---- LISTED RECORDS
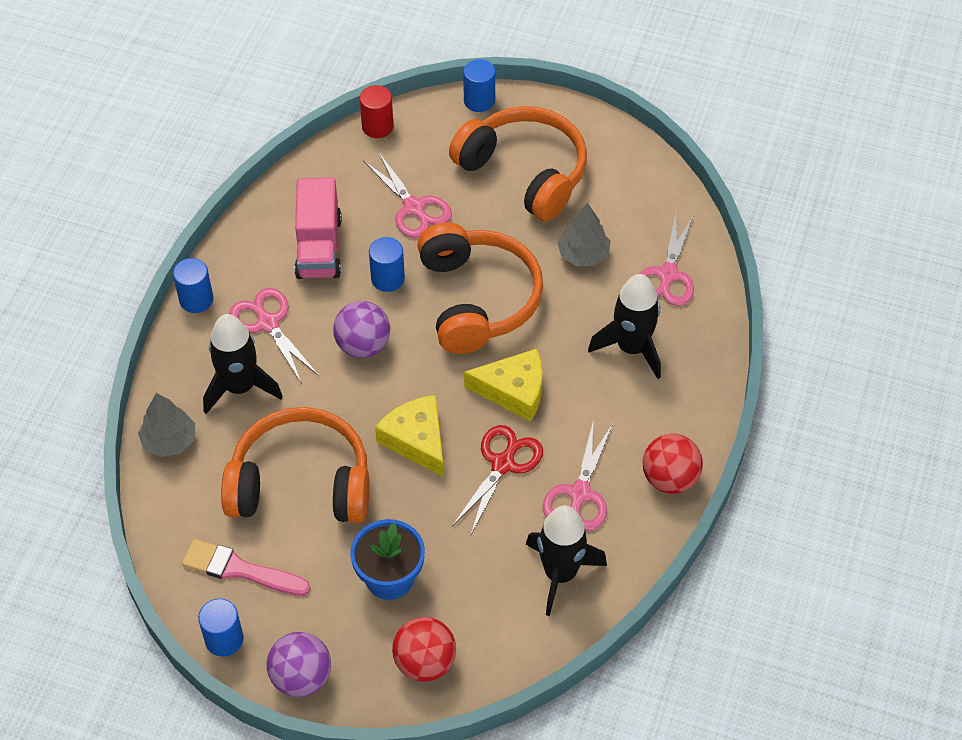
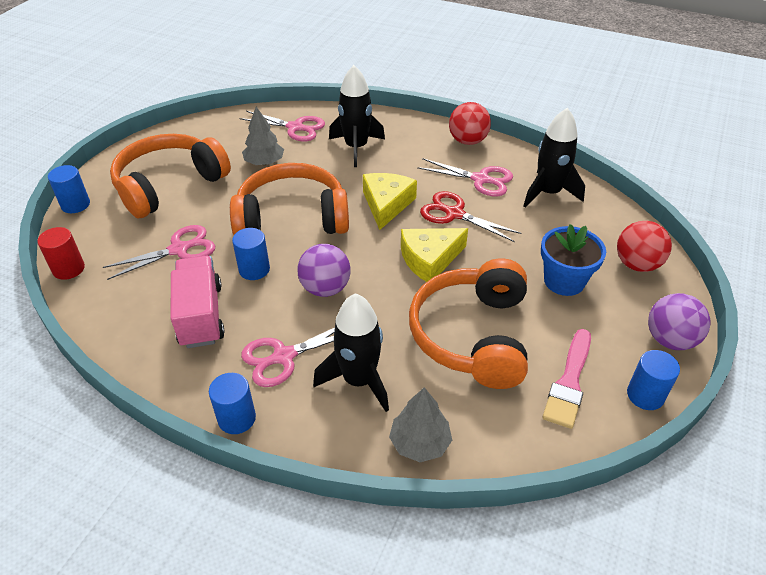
camera: 85 degrees left, 10 degrees down
(319, 247) = (201, 315): pink truck -> pink truck turned 105 degrees counterclockwise

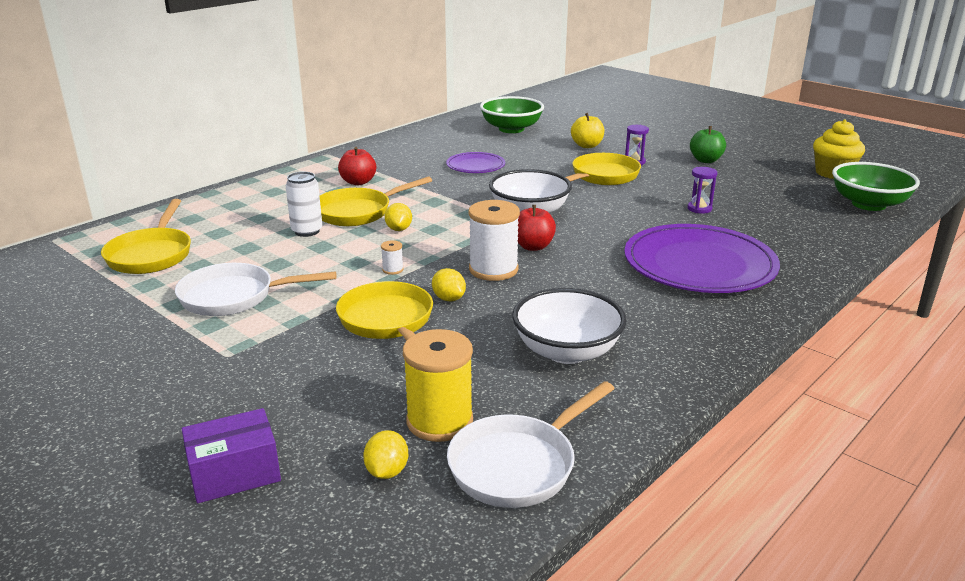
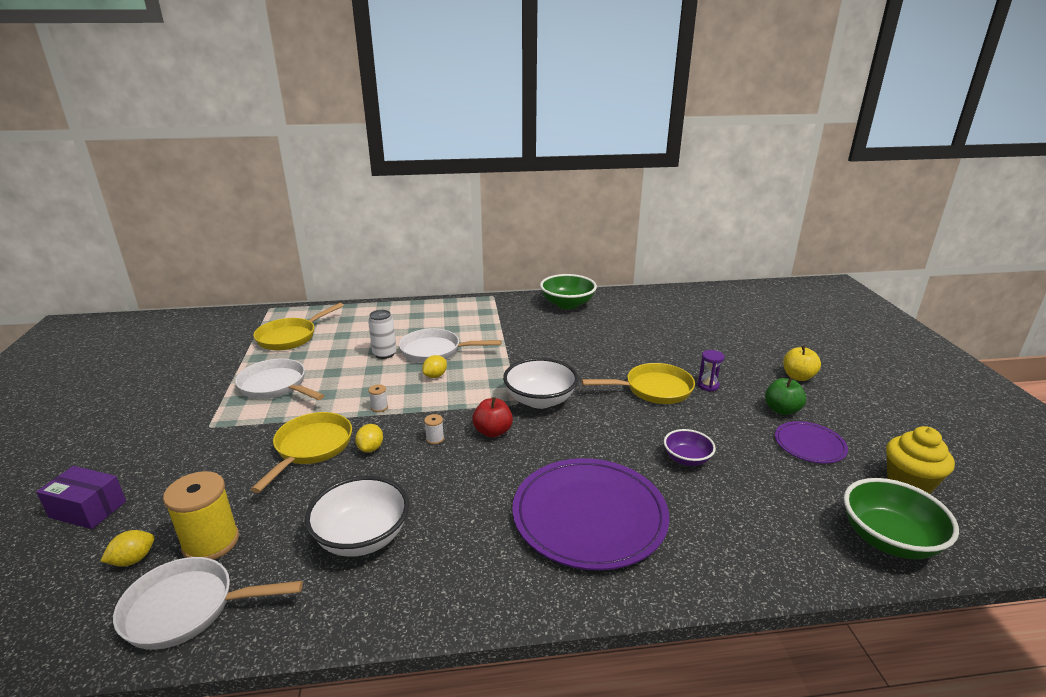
camera: 40 degrees right, 0 degrees up
(358, 182) = (474, 326): red apple -> none
(358, 212) = (435, 351): yellow pan -> white pan
(475, 165) = (572, 341): purple plate -> purple plate (809, 444)
(493, 270) = (435, 439): white spool -> white spool, size x0.43
(511, 129) = (654, 316): green bowl -> green bowl (567, 304)
(587, 146) = (691, 354): yellow apple -> yellow apple (798, 377)
(699, 209) = (687, 459): purple hourglass -> purple bowl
--------
**TASK PROMPT**
For this exercise, transcribe the entries verbatim and skip all pictures.

**RESPONSE FOR THIS EXERCISE**
camera: 85 degrees left, 10 degrees down
(319, 247) = (201, 315): pink truck -> pink truck turned 105 degrees counterclockwise

camera: 40 degrees right, 0 degrees up
(358, 182) = (474, 326): red apple -> none
(358, 212) = (435, 351): yellow pan -> white pan
(475, 165) = (572, 341): purple plate -> purple plate (809, 444)
(493, 270) = (435, 439): white spool -> white spool, size x0.43
(511, 129) = (654, 316): green bowl -> green bowl (567, 304)
(587, 146) = (691, 354): yellow apple -> yellow apple (798, 377)
(699, 209) = (687, 459): purple hourglass -> purple bowl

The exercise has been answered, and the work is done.